----- Material for this exercise -----
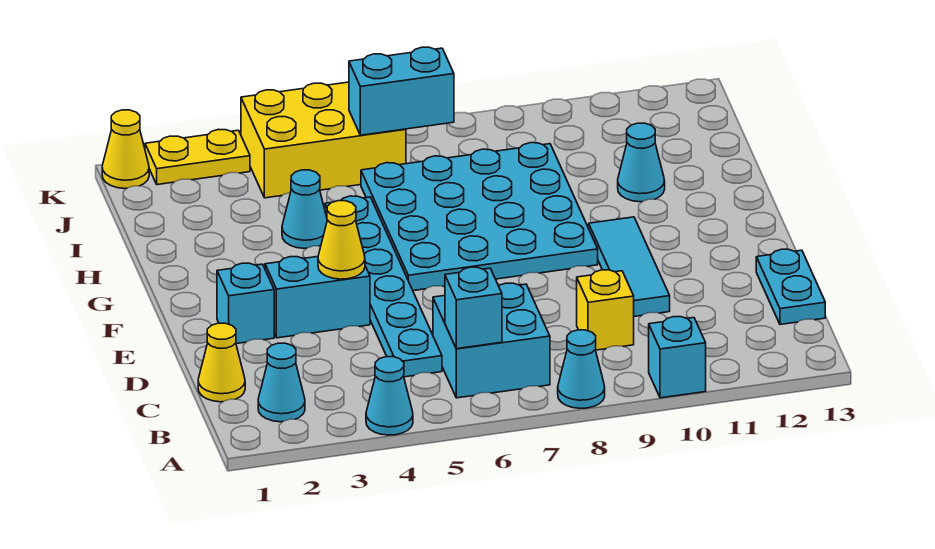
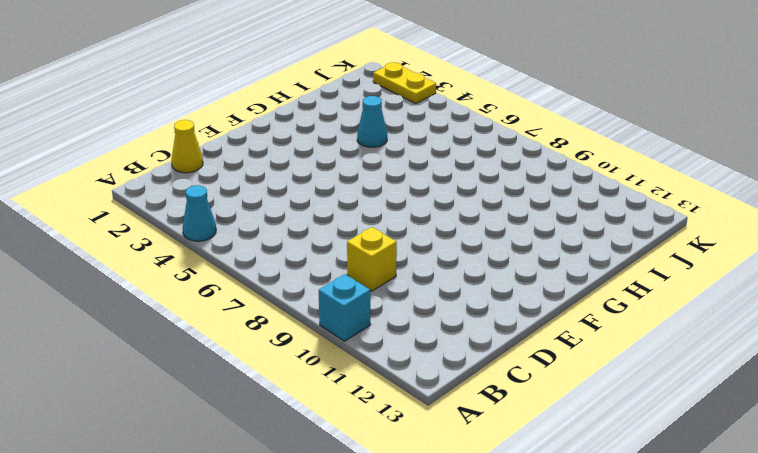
none -> cyan cone A8 level 1
none -> cyan cone B2 level 1
none -> cyan brick B6:C7 level 1

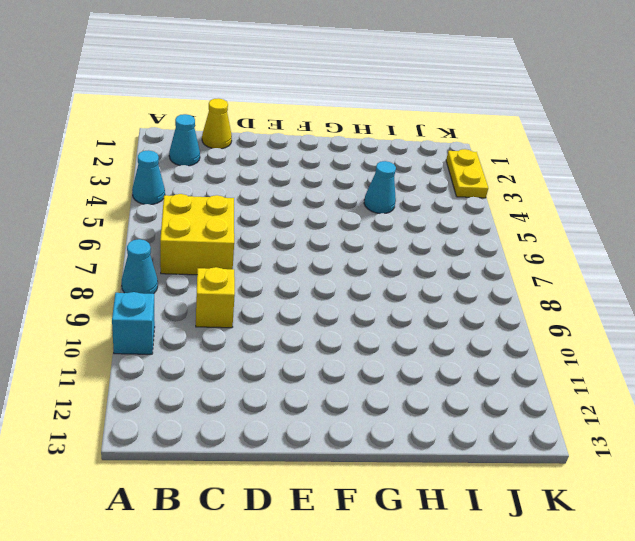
yellow brick B6:C7 level 1 -> cyan brick B6:C7 level 1
none -> cyan plate C5:H5 level 1
none -> cyan plate C13:D13 level 1
none -> cyan tile D10:F10 level 1

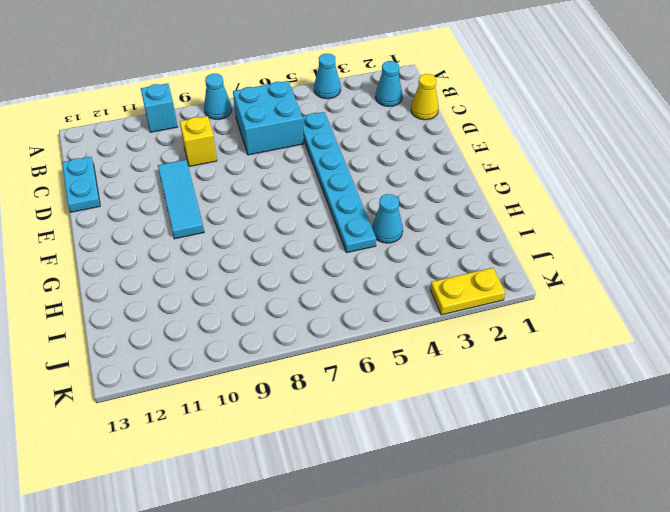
none -> cyan brick E2 level 1
none -> cyan brick E3:E4 level 1
none -> cyan plate F6:I9 level 1

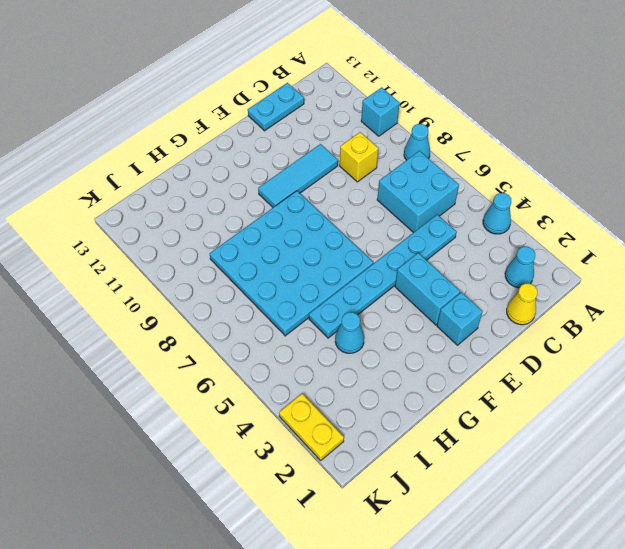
none -> cyan cone H11 level 1
none -> yellow brick J4:K6 level 1
none -> yellow cone K1 level 1

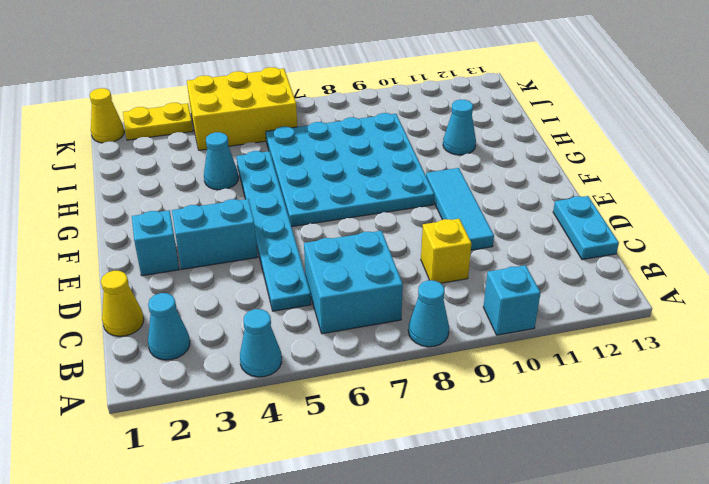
none -> cyan brick B6 level 2
none -> yellow cone E4 level 2
none -> cyan brick J6:J7 level 2

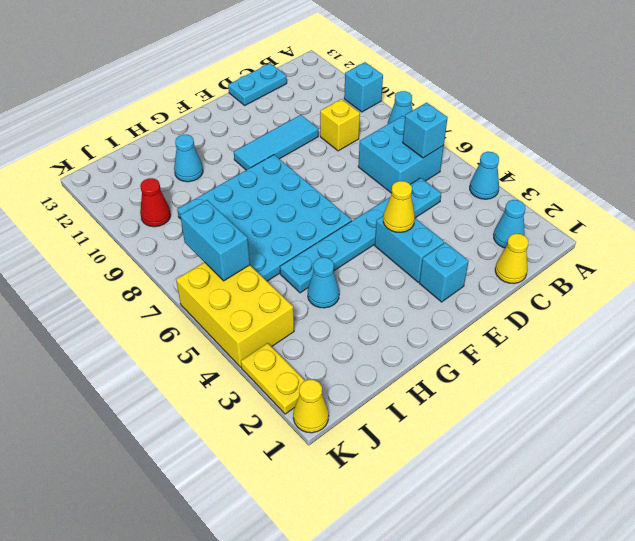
red cone J10 level 1 -> none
-----
* What you are asked to do:
Nothing but an exact copy of the data, without pictures, should be returned.

* Solution for this exercise:
none -> cyan cone A8 level 1
none -> cyan cone B2 level 1
none -> cyan brick B6:C7 level 1

yellow brick B6:C7 level 1 -> cyan brick B6:C7 level 1
none -> cyan plate C5:H5 level 1
none -> cyan plate C13:D13 level 1
none -> cyan tile D10:F10 level 1

none -> cyan brick E2 level 1
none -> cyan brick E3:E4 level 1
none -> cyan plate F6:I9 level 1

none -> cyan cone H11 level 1
none -> yellow brick J4:K6 level 1
none -> yellow cone K1 level 1

none -> cyan brick B6 level 2
none -> yellow cone E4 level 2
none -> cyan brick J6:J7 level 2

red cone J10 level 1 -> none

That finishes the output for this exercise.